(Work instructions)
Whenever the string "purple" turns up in a line of the data below, copy that line.

(Given material)
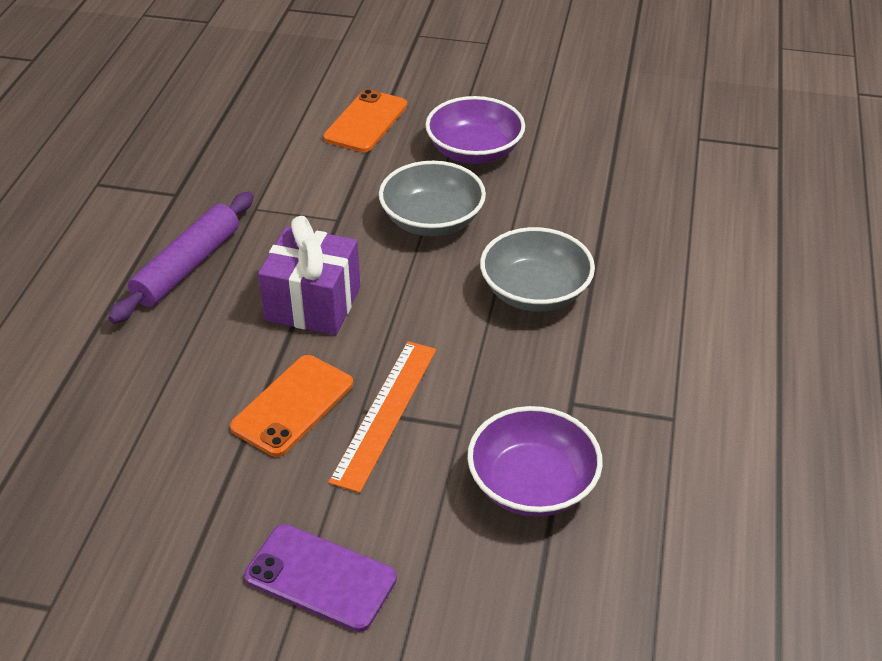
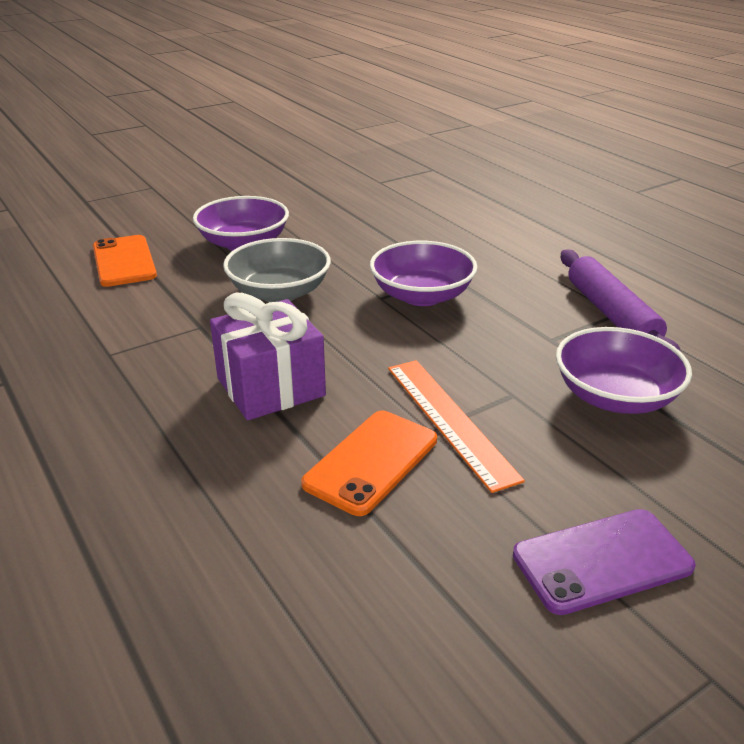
camera: 45 degrees left, 10 degrees down
(187, 266) = (104, 425): purple rolling pin -> purple rolling pin (611, 314)
(293, 405) = (371, 461): orange phone -> orange phone turned 45 degrees clockwise
(535, 292) = (422, 295): grey bowl -> purple bowl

(Answer to the exercise)
(187, 266) = (104, 425): purple rolling pin -> purple rolling pin (611, 314)
(535, 292) = (422, 295): grey bowl -> purple bowl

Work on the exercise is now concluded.